▶ What is required:
Which lines of the material contain the string "kern"? Pull out each of them in full, treating uppercase and lowercase as different.
[BEGIN Data entries]
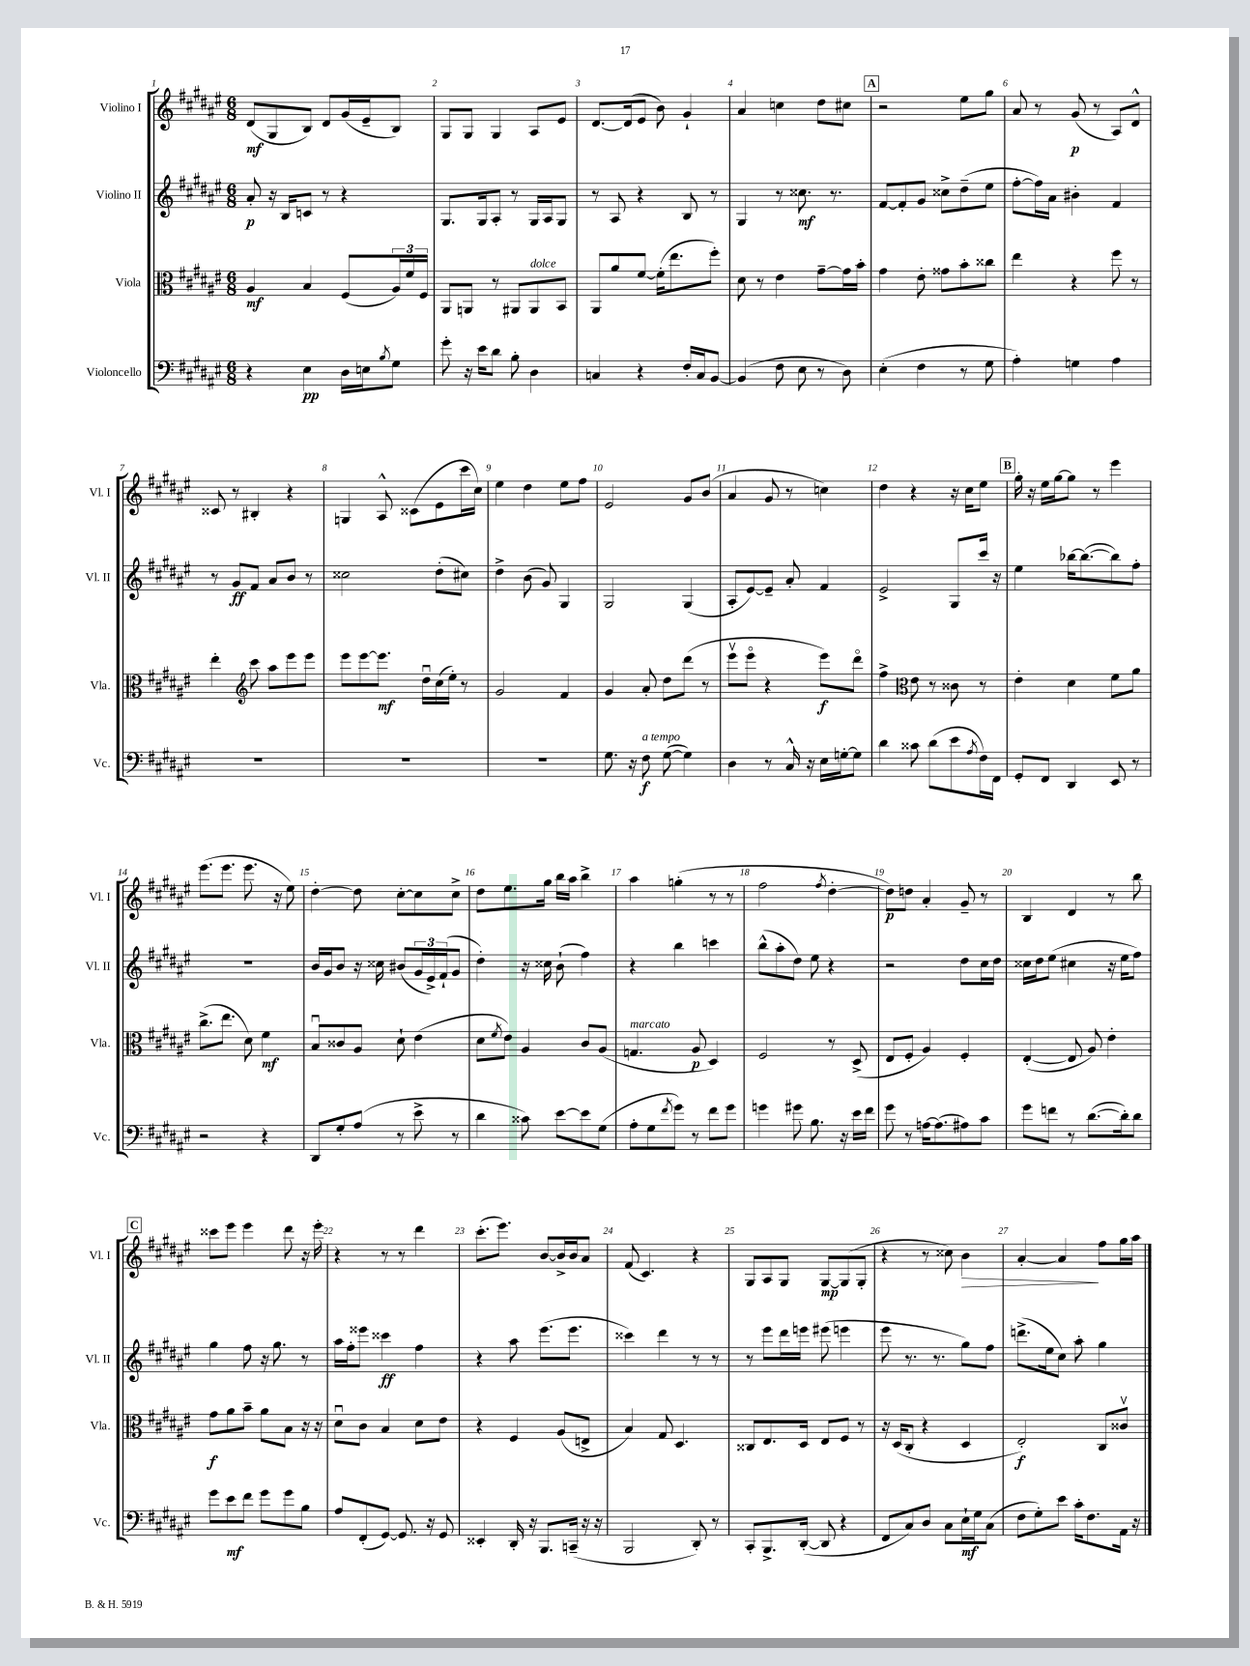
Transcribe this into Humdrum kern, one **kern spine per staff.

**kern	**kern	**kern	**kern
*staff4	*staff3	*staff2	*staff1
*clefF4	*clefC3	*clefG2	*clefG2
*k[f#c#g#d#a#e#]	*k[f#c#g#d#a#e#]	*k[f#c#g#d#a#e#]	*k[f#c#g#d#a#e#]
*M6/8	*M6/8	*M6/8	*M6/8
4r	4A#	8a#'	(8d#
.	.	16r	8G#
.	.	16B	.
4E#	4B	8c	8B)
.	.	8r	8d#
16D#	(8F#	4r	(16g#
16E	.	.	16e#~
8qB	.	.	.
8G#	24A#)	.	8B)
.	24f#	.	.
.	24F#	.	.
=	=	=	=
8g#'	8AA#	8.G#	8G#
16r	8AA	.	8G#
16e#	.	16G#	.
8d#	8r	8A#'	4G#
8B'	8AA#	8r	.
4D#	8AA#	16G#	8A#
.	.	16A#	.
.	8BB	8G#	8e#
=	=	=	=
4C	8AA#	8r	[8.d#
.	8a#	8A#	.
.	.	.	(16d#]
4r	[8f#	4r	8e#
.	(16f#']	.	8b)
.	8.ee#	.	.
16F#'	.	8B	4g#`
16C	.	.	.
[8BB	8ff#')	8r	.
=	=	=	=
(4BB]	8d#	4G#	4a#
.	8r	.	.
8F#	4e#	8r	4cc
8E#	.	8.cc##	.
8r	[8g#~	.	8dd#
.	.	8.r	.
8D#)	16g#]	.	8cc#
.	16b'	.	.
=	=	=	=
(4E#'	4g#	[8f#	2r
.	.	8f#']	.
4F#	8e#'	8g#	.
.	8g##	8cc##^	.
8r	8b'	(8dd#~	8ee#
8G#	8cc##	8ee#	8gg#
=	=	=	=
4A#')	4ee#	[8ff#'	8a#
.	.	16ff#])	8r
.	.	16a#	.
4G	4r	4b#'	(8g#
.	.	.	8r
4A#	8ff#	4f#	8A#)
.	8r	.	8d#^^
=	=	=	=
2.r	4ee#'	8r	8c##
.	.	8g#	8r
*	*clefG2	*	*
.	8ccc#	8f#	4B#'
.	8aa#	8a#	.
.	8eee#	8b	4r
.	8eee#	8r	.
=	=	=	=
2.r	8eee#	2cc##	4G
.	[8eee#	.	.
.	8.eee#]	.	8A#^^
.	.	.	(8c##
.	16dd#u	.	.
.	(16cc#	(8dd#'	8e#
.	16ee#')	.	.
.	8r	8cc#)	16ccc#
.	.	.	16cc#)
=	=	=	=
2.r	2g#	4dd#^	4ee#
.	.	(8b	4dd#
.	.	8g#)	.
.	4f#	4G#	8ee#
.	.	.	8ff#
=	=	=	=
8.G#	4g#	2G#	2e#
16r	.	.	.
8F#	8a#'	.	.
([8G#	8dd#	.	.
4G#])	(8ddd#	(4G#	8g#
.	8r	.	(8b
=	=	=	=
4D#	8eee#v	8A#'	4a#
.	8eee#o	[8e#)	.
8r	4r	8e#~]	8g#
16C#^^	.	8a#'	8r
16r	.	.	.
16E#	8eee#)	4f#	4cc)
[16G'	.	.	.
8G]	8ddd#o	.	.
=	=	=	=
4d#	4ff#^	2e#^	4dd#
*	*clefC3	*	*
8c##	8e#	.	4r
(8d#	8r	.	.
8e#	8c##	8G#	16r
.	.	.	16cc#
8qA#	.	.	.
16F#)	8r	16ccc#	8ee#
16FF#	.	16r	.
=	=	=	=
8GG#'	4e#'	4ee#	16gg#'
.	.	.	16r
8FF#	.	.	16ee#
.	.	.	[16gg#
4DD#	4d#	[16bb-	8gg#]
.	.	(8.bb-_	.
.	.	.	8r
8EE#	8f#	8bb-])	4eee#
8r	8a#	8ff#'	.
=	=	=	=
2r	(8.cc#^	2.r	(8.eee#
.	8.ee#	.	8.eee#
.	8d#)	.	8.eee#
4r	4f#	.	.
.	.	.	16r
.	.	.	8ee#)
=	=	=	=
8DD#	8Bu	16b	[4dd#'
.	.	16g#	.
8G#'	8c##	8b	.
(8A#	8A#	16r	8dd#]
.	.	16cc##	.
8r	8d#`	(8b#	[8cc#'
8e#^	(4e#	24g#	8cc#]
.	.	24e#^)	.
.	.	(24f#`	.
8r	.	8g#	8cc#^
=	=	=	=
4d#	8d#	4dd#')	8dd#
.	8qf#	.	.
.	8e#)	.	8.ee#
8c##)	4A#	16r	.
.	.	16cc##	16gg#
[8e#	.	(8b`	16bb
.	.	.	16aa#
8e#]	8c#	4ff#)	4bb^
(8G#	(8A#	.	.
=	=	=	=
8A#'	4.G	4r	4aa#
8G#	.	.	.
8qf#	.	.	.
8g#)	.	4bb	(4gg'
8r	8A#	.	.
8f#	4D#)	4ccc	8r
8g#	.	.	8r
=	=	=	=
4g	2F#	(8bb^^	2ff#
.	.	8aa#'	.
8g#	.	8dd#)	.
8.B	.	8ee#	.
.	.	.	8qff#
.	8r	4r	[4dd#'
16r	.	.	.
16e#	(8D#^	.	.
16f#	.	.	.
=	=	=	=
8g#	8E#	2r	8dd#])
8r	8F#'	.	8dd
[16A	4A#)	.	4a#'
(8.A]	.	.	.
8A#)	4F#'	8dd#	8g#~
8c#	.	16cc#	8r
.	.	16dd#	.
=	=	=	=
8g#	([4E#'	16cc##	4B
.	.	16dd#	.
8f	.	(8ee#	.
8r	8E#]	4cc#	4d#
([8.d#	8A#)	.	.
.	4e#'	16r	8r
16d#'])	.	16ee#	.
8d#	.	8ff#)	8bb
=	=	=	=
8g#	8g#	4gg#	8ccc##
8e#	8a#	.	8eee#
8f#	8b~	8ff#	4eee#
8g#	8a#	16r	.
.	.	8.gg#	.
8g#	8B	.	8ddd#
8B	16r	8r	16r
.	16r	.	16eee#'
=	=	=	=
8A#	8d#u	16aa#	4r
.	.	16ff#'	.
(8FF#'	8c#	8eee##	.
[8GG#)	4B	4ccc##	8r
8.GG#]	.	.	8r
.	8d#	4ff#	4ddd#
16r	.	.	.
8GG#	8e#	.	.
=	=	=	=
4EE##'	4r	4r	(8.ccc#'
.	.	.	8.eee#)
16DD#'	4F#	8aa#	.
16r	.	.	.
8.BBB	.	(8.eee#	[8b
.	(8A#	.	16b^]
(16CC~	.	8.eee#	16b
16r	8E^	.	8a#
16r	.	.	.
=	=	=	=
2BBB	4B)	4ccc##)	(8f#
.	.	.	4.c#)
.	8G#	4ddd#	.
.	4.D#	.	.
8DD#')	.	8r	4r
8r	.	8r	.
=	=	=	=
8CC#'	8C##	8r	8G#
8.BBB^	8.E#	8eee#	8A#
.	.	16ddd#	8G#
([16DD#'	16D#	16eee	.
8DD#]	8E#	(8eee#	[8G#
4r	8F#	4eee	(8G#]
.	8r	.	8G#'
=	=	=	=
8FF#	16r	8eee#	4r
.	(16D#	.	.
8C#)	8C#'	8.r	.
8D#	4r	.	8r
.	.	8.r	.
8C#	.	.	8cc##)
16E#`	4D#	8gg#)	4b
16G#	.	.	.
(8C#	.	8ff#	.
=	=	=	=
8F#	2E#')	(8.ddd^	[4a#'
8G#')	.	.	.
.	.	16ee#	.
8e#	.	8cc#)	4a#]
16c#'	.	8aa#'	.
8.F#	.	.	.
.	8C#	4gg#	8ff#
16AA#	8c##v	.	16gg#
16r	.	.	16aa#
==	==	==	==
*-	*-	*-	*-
[END Data entries]
▶ Solution:
Transcribe this into Humdrum kern, one **kern spine per staff.
**kern	**kern	**kern	**kern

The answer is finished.